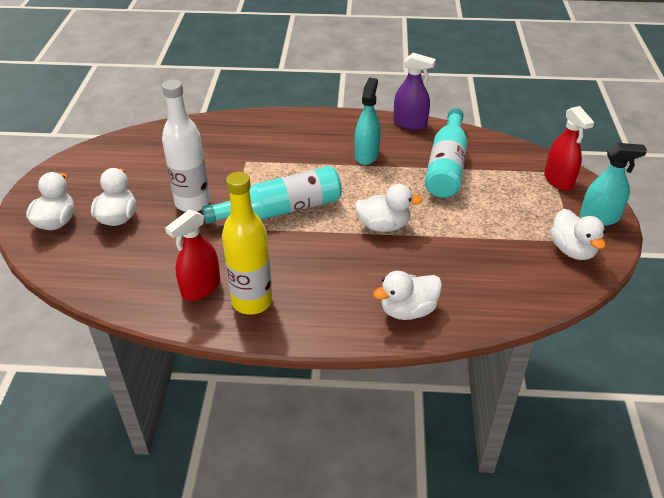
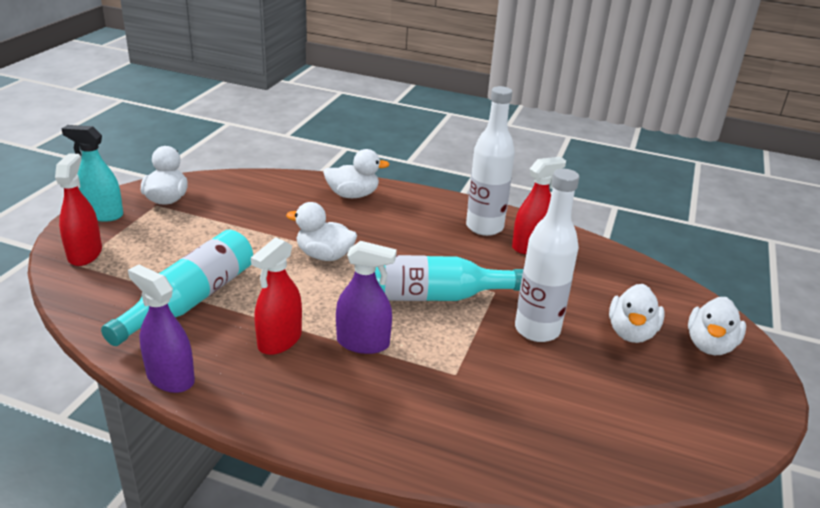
camera: 165 degrees left, 10 degrees down
yellow bottle [222,172,272,315] -> white bottle [466,86,515,236]
turquoise spray bottle [355,78,381,165] -> red spray bottle [251,237,302,355]
none -> purple spray bottle [336,241,397,354]

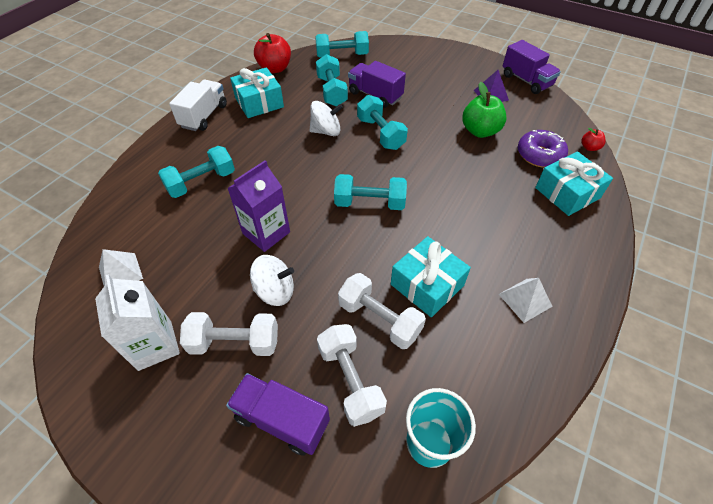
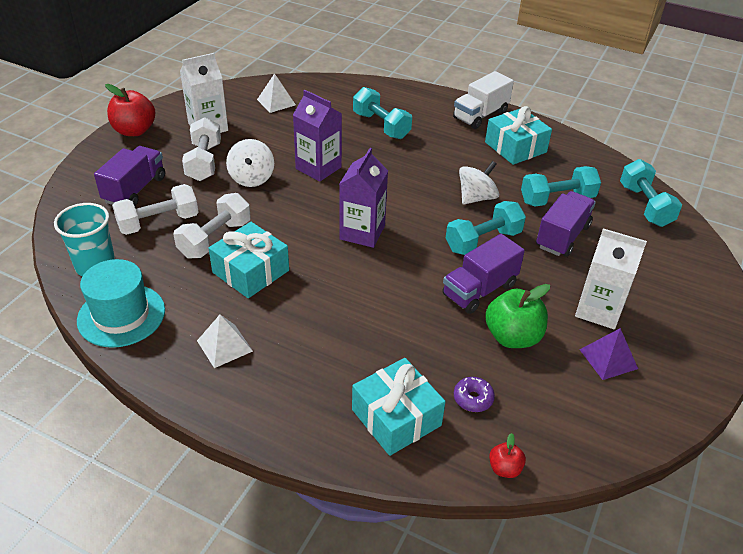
camera: 85 degrees right, 10 degrees down
white truck [169,80,227,131] -> white truck turned 120 degrees clockwise [453,71,514,129]
red apple [254,33,291,73] -> red apple moved to [105,84,156,136]
white spinning top [310,101,343,136] -> white spinning top turned 120 degrees counterclockwise [459,161,499,205]
turquoise dumbbell [334,174,407,210] -> purple carton [339,148,388,248]
purple truck [503,40,561,94] -> purple truck moved to [442,234,525,314]
purple donut [518,130,568,168] -> purple donut [454,377,495,412], size x0.57
none -> turquoise hat [77,259,165,348]
none -> white carton [575,228,647,329]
------------------------------
**Exercise**: Could you copy each line of the material that holds "truck"?

**Finished exercise**:
white truck [169,80,227,131] -> white truck turned 120 degrees clockwise [453,71,514,129]
purple truck [503,40,561,94] -> purple truck moved to [442,234,525,314]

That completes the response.